• [TASK] Copy each line of the material that contains the string "kern". Uppercase and lowercase letters count as different.

--- Start TASK MATERIAL ---

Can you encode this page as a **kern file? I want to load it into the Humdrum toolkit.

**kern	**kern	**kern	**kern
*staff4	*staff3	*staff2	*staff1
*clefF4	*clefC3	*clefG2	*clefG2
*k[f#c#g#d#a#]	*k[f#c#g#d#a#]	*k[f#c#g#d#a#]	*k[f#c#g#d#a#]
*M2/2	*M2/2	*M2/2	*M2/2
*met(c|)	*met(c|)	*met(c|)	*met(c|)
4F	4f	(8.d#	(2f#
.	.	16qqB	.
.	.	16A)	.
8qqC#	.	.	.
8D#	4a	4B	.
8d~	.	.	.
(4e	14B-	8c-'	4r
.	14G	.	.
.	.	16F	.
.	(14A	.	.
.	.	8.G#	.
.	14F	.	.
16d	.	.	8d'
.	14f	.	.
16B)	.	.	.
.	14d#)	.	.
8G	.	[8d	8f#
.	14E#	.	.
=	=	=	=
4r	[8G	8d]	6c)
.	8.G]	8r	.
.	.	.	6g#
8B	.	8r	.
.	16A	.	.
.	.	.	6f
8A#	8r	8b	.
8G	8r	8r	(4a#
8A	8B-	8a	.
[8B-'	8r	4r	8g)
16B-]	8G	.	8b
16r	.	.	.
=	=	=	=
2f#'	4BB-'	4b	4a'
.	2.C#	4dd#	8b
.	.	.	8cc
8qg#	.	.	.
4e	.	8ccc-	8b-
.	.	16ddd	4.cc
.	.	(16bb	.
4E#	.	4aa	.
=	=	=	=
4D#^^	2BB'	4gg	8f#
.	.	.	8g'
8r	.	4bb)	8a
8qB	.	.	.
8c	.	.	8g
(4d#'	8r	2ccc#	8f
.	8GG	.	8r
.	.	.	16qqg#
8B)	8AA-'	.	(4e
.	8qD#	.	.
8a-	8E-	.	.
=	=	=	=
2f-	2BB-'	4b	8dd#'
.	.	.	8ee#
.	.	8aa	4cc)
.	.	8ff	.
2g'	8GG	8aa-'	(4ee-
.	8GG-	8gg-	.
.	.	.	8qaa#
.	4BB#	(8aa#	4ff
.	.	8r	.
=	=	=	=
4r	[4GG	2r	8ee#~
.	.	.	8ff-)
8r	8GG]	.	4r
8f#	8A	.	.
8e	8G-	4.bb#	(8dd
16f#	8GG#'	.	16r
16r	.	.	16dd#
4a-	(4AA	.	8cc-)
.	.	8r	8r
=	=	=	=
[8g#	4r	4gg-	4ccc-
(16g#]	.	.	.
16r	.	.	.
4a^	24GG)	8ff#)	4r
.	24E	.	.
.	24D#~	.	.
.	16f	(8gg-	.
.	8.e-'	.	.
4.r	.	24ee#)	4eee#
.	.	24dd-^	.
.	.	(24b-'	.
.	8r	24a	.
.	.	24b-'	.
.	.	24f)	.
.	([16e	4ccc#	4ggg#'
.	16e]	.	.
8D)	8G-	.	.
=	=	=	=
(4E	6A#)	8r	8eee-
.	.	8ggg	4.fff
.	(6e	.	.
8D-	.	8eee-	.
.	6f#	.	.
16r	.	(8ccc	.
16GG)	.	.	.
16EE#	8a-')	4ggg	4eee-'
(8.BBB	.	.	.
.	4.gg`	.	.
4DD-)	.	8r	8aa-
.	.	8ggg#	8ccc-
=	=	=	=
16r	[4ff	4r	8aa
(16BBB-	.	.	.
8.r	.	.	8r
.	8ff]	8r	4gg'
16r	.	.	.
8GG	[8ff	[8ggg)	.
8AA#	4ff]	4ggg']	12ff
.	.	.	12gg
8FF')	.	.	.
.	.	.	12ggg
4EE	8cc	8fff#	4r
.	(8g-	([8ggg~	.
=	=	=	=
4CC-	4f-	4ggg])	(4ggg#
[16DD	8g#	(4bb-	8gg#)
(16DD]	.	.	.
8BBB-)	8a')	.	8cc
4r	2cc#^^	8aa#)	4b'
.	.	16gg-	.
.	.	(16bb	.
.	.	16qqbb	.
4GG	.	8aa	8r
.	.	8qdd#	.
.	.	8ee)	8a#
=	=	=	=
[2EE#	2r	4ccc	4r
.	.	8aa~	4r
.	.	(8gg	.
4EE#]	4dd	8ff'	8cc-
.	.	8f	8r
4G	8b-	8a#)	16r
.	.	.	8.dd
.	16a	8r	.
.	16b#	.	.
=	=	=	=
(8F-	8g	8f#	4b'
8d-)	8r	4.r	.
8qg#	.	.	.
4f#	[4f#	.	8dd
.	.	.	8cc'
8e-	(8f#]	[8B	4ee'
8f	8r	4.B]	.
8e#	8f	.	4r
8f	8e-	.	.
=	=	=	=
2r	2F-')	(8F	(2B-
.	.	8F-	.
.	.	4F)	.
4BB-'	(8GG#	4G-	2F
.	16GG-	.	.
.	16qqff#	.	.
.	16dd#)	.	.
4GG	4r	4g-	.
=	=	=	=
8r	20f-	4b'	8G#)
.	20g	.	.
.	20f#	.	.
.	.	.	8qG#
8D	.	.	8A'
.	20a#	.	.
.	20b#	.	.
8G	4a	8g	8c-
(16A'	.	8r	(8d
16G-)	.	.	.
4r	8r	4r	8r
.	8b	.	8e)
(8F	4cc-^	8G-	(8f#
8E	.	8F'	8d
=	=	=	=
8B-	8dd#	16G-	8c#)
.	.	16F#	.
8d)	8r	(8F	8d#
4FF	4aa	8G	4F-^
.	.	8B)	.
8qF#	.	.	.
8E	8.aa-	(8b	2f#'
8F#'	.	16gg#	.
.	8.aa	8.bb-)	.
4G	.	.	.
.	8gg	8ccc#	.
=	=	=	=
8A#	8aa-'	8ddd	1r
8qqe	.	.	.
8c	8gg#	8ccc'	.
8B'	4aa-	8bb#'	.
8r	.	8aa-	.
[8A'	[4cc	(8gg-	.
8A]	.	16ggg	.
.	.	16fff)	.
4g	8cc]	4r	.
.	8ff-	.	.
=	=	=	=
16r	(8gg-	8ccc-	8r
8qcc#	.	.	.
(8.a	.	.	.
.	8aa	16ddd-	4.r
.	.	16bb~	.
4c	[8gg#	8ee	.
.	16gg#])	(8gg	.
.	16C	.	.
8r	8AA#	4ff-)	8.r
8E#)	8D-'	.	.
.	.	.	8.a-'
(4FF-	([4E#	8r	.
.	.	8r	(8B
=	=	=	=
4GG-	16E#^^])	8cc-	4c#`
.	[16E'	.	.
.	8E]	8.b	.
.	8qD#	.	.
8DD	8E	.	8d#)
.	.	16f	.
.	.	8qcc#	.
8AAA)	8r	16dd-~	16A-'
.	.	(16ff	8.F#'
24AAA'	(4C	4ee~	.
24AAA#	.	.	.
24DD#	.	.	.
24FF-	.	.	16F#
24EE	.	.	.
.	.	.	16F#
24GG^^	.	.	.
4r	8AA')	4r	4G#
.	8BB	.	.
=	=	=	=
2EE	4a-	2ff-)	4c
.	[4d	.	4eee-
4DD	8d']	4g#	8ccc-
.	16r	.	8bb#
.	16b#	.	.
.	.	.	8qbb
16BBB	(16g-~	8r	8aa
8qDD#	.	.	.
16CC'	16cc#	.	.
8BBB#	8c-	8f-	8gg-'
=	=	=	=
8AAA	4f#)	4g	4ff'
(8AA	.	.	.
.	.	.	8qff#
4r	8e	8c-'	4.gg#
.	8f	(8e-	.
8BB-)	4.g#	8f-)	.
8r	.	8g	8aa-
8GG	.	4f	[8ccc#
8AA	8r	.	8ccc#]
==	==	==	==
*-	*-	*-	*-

--- End TASK MATERIAL ---

• [SOLUTION BELOW]
Can you encode this page as a **kern file? I want to load it into the Humdrum toolkit.
**kern	**kern	**kern	**kern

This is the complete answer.